ASSIGNMENT: Pull out from the material below all lines with "switch".

RECORDS FOR PROCESSING:
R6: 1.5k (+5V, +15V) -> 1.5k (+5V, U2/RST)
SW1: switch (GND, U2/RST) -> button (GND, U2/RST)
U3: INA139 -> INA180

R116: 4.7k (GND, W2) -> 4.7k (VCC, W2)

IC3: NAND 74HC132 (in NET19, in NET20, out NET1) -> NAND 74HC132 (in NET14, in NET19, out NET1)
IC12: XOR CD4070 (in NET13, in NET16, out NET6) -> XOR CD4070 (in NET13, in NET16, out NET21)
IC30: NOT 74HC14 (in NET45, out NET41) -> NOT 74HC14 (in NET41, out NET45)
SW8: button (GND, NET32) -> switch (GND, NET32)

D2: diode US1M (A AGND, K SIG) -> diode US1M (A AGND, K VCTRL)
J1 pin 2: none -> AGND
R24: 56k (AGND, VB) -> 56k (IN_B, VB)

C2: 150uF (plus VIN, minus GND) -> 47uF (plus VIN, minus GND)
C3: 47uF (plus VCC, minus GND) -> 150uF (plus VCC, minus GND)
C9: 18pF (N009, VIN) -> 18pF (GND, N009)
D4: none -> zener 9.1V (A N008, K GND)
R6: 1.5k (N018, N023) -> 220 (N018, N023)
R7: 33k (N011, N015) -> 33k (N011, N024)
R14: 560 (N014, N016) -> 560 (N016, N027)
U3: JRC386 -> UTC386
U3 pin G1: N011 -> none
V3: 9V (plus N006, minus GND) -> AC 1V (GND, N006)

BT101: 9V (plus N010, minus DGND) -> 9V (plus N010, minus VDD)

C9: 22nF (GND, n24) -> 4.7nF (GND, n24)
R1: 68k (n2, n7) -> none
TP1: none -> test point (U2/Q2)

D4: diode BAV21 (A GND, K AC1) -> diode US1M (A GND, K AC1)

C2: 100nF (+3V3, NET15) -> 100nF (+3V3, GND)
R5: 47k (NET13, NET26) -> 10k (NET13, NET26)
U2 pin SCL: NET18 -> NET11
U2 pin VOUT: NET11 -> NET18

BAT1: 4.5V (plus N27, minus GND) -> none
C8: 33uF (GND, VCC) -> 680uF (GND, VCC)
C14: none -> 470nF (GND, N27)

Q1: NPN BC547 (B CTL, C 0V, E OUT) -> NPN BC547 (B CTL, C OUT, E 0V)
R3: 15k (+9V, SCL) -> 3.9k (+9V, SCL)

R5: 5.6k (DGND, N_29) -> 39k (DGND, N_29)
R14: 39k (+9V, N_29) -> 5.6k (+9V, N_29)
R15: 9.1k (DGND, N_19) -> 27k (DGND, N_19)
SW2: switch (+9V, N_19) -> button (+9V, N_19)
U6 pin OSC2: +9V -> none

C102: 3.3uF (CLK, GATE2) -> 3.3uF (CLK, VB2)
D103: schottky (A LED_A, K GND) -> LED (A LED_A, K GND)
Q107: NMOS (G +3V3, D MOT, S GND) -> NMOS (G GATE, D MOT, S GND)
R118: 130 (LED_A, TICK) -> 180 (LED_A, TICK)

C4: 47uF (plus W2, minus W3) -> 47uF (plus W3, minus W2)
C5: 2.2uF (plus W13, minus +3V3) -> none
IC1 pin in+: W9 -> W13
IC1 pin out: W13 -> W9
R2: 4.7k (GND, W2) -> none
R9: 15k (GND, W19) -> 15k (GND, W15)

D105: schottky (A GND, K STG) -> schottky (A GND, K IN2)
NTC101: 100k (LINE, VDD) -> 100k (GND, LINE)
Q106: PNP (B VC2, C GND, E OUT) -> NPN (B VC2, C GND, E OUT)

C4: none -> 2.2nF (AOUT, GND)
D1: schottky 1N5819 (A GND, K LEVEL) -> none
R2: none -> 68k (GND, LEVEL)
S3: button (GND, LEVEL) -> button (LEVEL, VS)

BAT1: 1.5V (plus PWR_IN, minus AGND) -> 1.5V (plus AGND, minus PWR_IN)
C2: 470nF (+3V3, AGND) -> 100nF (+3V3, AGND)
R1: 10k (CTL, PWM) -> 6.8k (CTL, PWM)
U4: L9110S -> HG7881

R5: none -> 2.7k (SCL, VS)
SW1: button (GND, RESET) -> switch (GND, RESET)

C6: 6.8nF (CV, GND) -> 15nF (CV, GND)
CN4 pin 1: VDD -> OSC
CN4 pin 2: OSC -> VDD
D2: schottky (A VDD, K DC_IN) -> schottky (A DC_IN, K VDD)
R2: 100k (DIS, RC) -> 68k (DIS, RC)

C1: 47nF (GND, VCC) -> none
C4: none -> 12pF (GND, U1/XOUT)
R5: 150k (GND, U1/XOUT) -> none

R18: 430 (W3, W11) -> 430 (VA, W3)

YOUR SOLUTION:
SW1: switch (GND, U2/RST) -> button (GND, U2/RST)
SW8: button (GND, NET32) -> switch (GND, NET32)
SW2: switch (+9V, N_19) -> button (+9V, N_19)
SW1: button (GND, RESET) -> switch (GND, RESET)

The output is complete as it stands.